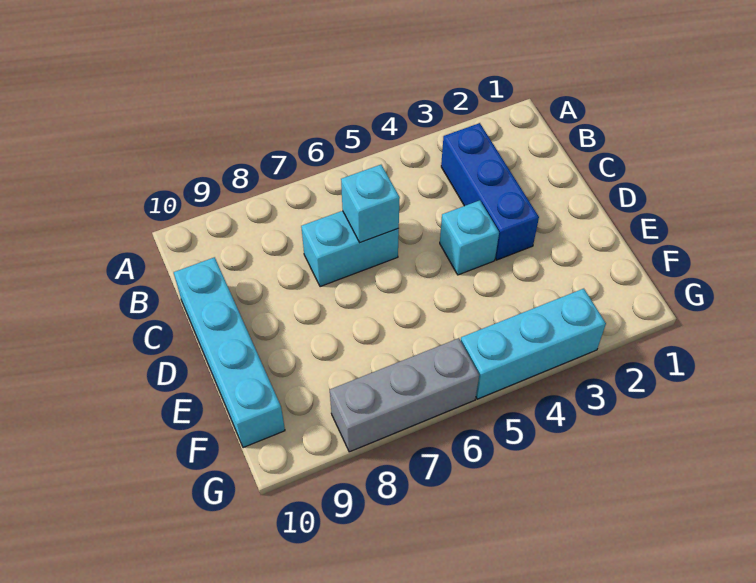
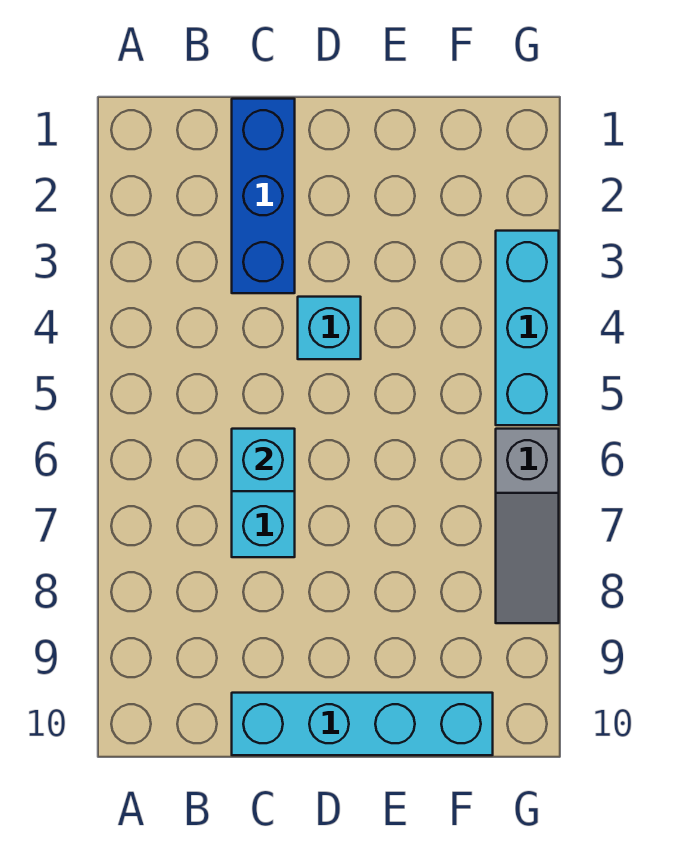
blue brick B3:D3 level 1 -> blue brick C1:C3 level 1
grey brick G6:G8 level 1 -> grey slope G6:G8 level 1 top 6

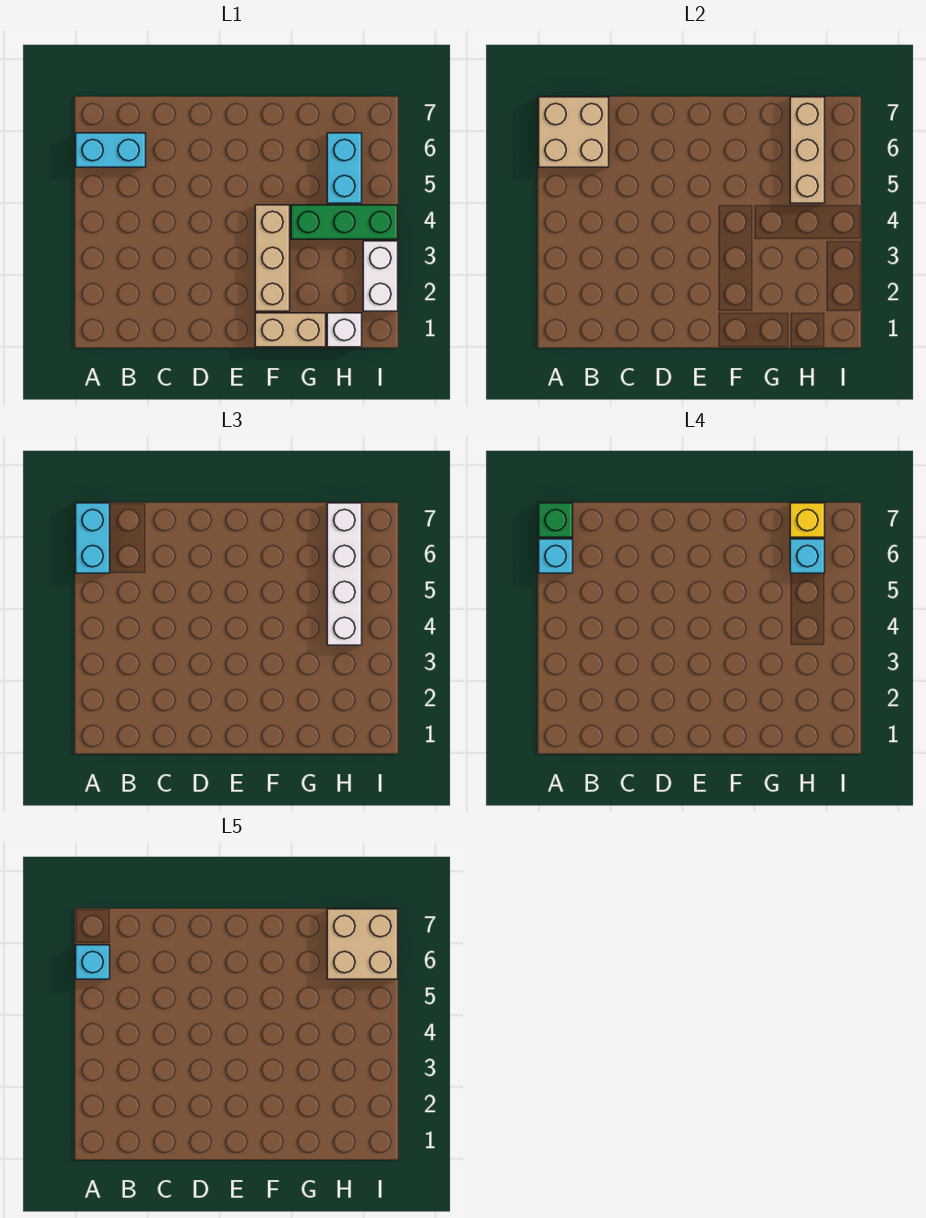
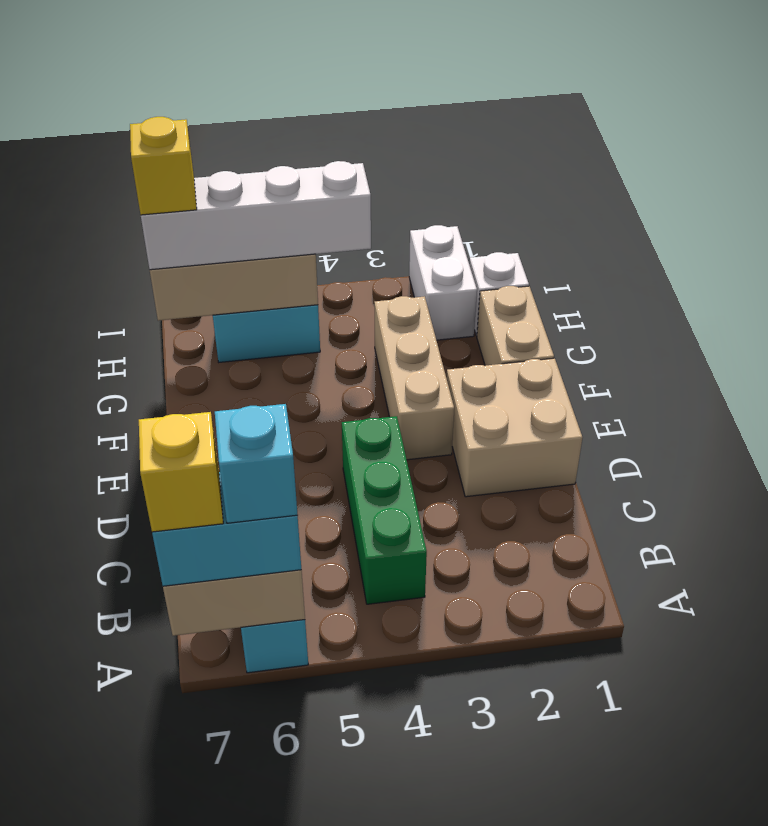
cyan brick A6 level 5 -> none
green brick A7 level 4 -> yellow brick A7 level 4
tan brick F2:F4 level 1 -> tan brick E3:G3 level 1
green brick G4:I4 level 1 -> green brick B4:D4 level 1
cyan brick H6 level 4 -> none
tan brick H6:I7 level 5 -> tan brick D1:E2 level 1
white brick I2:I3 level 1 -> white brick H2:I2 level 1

------------------------------------

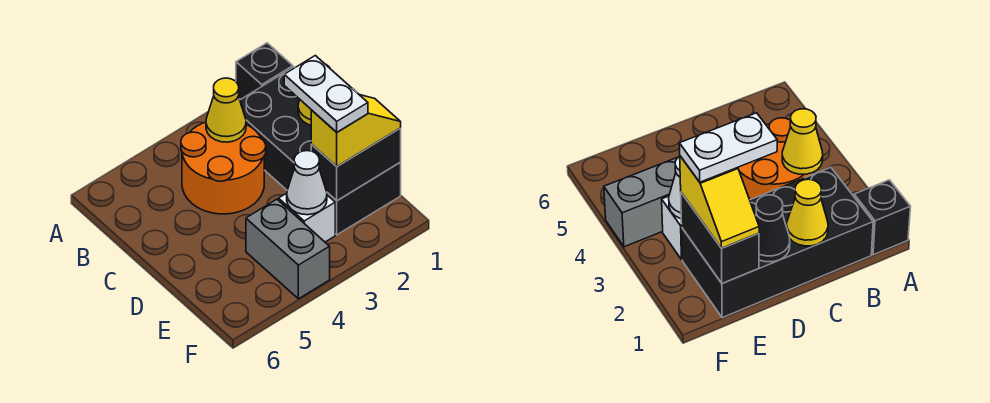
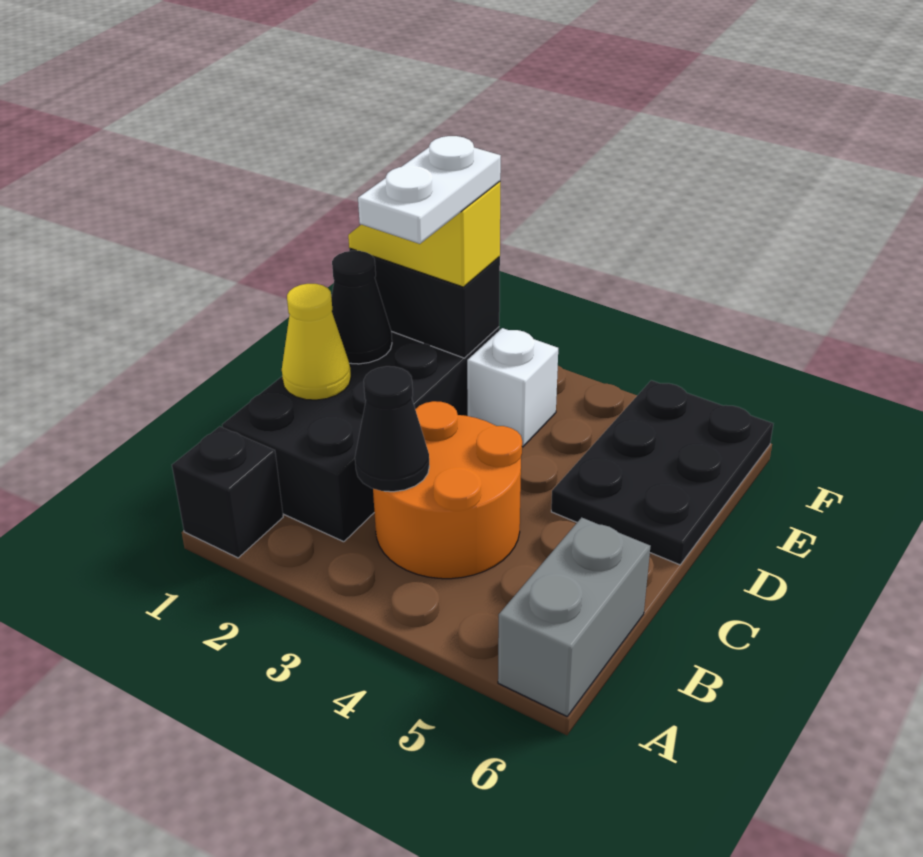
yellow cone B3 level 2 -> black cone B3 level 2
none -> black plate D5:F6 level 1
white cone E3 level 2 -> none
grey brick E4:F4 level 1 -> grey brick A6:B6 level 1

------------------------------------

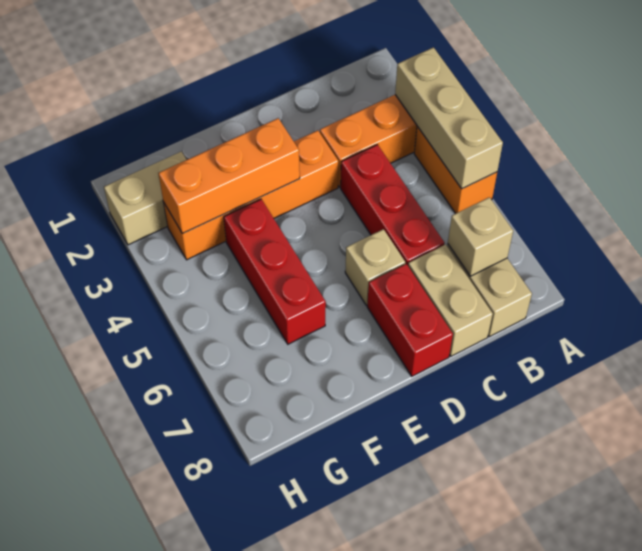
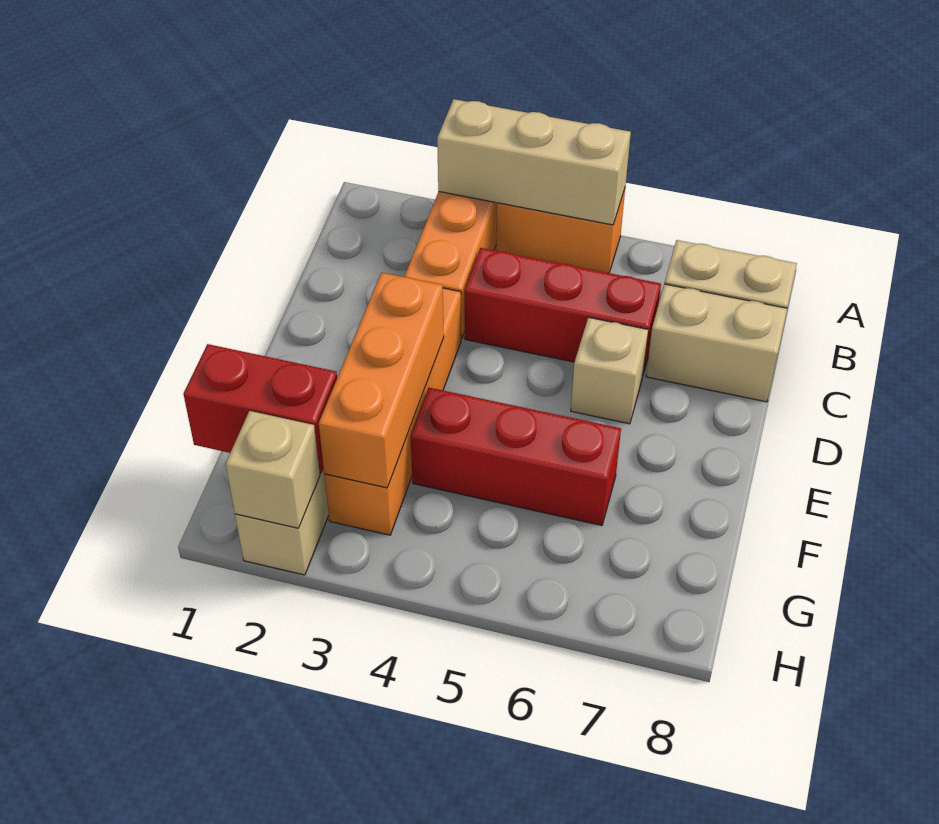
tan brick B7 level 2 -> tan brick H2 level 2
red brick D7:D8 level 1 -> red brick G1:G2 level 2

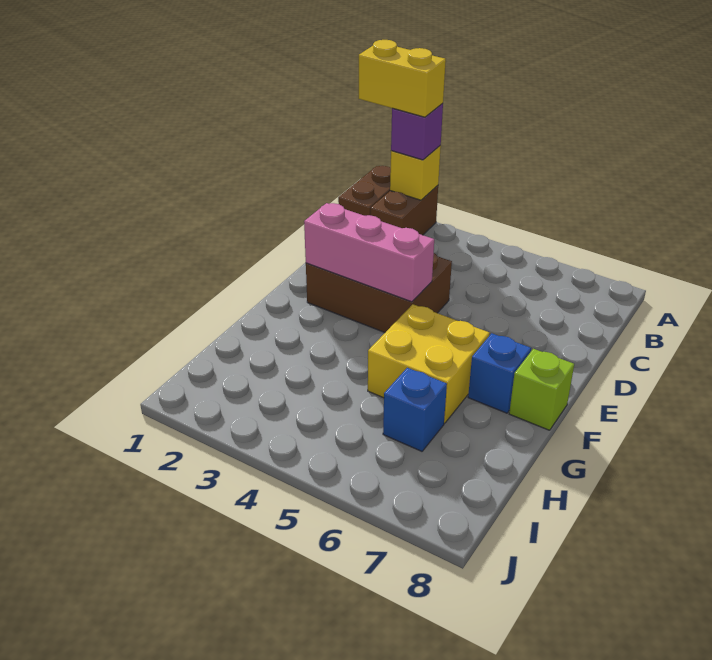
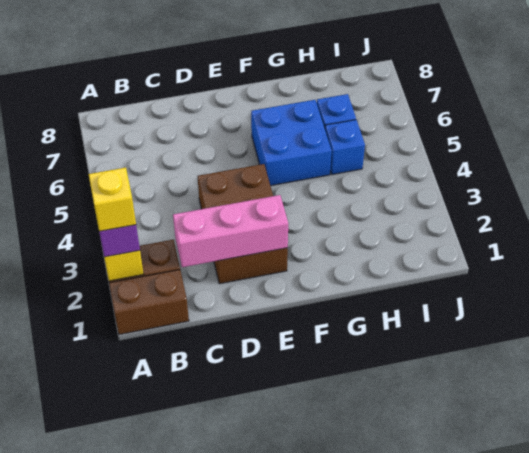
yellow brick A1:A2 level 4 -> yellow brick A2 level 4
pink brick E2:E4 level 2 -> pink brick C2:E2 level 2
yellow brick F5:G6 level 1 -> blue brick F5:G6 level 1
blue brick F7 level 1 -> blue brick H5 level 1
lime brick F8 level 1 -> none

------------------------------------

Find where the line with "blue brick B3:D3" sits in the material above and where the line with "white brick I2:I3" sits. Set down exactly the lines from the first to the second, both included and nothing else, without pictures.

__EXERCISE RESULT__:
blue brick B3:D3 level 1 -> blue brick C1:C3 level 1
grey brick G6:G8 level 1 -> grey slope G6:G8 level 1 top 6

cyan brick A6 level 5 -> none
green brick A7 level 4 -> yellow brick A7 level 4
tan brick F2:F4 level 1 -> tan brick E3:G3 level 1
green brick G4:I4 level 1 -> green brick B4:D4 level 1
cyan brick H6 level 4 -> none
tan brick H6:I7 level 5 -> tan brick D1:E2 level 1
white brick I2:I3 level 1 -> white brick H2:I2 level 1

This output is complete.